**Records provided:**
---+---

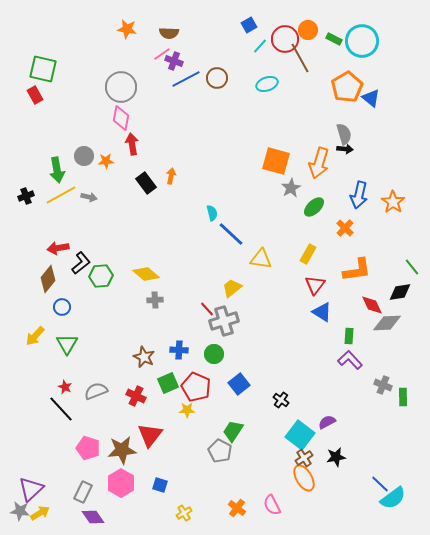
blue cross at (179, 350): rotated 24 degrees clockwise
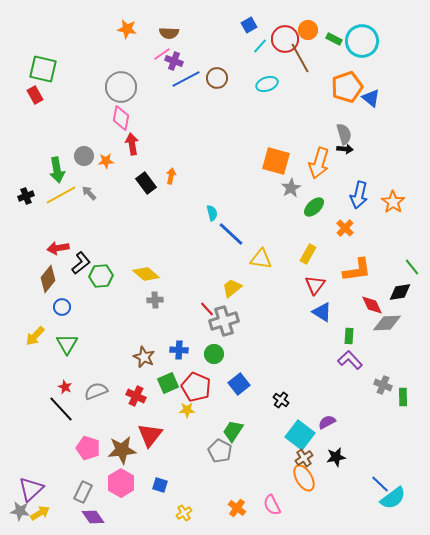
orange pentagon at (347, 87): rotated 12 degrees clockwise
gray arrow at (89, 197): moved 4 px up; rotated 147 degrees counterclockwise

---+---

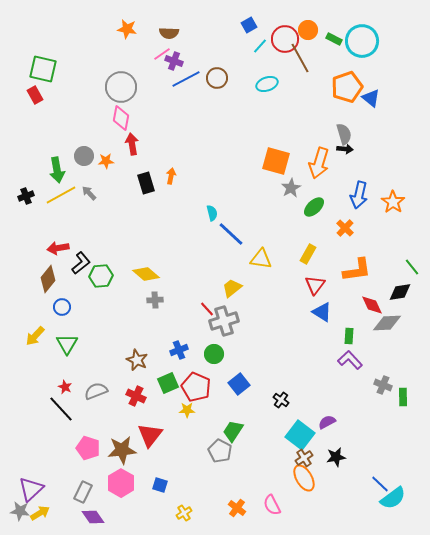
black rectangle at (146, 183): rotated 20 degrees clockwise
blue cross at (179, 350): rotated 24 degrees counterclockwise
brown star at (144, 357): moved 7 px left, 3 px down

---+---

**Prompt:** Reproduce the data word for word, beginning at the line that contains "orange pentagon at" and stopping after the line that contains "gray arrow at".

**Full solution:**
orange pentagon at (347, 87): rotated 12 degrees clockwise
gray arrow at (89, 197): moved 4 px up; rotated 147 degrees counterclockwise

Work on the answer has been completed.